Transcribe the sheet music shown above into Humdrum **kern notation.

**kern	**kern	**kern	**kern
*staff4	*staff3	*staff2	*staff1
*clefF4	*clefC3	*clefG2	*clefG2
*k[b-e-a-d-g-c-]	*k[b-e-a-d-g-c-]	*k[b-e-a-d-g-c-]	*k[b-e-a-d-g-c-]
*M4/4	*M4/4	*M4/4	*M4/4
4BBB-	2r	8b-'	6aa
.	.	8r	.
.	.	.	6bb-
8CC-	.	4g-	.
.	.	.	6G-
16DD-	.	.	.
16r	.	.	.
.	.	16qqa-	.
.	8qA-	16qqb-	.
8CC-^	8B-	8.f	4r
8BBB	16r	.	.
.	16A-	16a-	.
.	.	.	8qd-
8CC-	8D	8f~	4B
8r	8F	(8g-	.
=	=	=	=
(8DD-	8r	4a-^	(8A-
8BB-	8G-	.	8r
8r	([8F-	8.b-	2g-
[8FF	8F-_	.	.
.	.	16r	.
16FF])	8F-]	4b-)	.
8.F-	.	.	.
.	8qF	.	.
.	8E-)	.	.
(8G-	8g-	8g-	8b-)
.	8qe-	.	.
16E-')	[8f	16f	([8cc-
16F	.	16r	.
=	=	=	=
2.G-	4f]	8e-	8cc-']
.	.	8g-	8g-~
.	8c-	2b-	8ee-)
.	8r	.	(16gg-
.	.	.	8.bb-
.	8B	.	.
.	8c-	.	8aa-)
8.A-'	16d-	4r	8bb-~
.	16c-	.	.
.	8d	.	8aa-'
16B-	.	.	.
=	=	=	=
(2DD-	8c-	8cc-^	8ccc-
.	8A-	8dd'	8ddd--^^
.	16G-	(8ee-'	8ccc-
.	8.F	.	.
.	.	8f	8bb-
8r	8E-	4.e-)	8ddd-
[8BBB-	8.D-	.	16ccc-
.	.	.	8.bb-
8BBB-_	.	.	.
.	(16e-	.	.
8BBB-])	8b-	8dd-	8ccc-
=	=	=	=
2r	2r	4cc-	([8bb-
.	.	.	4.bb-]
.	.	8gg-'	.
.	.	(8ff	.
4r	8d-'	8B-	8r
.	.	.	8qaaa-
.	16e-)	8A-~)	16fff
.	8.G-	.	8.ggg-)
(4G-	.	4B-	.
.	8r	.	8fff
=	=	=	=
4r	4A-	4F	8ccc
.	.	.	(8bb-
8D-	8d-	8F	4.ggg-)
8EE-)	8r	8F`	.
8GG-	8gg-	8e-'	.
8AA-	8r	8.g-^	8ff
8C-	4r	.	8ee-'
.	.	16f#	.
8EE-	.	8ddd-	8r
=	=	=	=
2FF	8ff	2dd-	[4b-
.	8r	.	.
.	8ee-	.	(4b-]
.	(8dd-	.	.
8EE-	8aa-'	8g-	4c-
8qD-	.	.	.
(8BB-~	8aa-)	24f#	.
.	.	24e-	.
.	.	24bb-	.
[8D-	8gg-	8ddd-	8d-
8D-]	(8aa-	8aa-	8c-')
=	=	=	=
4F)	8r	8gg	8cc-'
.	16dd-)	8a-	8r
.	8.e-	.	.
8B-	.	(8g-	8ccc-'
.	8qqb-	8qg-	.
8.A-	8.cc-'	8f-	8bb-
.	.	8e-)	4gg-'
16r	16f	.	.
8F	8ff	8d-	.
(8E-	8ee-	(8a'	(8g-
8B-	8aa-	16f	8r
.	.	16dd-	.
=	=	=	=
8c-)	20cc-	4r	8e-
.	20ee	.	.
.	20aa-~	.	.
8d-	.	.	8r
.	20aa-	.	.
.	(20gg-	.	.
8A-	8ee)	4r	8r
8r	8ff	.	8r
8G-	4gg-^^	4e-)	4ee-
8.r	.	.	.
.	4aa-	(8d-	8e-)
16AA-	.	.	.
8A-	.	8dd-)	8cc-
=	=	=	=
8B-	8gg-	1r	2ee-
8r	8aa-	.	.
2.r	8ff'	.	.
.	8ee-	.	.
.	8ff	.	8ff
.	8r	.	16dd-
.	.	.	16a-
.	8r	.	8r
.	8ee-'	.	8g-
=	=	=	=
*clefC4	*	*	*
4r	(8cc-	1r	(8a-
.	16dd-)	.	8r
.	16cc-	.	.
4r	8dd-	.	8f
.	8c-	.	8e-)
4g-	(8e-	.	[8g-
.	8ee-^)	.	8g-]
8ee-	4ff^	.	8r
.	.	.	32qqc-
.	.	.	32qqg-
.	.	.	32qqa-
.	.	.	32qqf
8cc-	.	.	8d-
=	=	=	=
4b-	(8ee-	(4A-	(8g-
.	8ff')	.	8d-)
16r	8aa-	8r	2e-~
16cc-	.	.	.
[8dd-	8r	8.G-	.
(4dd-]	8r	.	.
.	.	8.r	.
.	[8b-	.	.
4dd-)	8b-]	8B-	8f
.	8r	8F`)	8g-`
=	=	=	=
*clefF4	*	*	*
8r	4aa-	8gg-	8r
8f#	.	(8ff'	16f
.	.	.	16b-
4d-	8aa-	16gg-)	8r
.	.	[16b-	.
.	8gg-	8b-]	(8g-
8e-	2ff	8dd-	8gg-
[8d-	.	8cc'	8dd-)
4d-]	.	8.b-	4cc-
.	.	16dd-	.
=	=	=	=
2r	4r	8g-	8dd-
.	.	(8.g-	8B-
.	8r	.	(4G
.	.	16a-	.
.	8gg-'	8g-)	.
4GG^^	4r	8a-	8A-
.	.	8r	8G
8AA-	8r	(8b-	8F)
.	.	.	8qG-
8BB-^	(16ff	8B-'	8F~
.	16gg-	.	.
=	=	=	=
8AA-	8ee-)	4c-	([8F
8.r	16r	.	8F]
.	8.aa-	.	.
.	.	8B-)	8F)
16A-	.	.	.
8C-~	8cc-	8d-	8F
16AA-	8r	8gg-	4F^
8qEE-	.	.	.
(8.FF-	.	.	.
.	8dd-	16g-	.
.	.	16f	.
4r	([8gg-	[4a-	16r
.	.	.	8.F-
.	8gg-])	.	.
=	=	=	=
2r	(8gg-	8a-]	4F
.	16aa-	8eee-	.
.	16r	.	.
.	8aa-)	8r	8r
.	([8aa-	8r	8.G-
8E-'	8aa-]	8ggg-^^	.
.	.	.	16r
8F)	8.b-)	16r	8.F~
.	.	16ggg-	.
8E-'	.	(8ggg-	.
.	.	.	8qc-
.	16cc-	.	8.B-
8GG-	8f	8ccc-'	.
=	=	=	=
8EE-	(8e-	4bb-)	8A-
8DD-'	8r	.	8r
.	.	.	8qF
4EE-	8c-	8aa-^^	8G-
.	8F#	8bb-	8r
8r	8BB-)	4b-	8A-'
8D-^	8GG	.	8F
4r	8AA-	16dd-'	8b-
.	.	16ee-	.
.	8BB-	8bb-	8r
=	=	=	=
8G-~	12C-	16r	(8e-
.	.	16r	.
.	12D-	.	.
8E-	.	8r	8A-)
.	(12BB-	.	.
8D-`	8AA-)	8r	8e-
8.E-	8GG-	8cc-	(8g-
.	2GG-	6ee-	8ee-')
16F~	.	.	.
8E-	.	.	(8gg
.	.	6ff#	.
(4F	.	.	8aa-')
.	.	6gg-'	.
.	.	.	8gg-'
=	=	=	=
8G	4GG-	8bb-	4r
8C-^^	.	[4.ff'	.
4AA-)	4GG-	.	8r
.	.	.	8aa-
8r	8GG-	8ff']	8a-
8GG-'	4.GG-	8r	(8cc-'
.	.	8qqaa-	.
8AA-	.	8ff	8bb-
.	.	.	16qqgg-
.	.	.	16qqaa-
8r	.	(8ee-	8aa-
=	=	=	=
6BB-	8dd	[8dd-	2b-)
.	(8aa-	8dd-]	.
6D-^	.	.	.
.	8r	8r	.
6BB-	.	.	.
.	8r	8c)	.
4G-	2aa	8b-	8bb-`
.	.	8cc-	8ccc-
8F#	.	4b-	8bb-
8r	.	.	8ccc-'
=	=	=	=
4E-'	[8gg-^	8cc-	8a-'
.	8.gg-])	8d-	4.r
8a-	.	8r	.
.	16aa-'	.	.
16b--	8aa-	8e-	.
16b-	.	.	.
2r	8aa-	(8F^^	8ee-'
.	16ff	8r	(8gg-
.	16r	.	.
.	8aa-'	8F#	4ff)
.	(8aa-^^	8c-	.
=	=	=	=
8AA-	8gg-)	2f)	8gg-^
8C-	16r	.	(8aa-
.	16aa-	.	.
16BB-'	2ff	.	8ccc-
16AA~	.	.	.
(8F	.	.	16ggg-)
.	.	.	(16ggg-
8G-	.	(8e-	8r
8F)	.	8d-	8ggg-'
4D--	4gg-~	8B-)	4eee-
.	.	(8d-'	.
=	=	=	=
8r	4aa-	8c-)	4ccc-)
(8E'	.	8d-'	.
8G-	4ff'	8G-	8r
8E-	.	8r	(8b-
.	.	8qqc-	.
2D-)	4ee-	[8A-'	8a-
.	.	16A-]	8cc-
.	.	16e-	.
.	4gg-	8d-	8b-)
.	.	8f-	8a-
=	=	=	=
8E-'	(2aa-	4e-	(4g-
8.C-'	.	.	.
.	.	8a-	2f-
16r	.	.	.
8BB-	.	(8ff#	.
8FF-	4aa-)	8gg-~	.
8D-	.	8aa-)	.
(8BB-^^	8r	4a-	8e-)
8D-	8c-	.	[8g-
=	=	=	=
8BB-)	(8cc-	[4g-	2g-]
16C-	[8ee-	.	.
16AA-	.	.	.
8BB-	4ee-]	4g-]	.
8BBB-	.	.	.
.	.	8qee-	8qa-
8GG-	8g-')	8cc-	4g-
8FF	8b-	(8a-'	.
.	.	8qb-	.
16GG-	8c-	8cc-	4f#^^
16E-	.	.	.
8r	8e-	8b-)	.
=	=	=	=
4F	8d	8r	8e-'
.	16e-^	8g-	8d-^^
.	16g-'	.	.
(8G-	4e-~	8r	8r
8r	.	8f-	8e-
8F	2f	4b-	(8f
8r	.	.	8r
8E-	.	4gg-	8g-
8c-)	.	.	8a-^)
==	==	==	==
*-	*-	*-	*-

EXERCISE OBJECTIVE :: Pull out every line of the material above that contains the string "kern", treating uppercase and lowercase as different.

THE ANSWER ::
Transcribe the sheet music shown above into Humdrum **kern notation.
**kern	**kern	**kern	**kern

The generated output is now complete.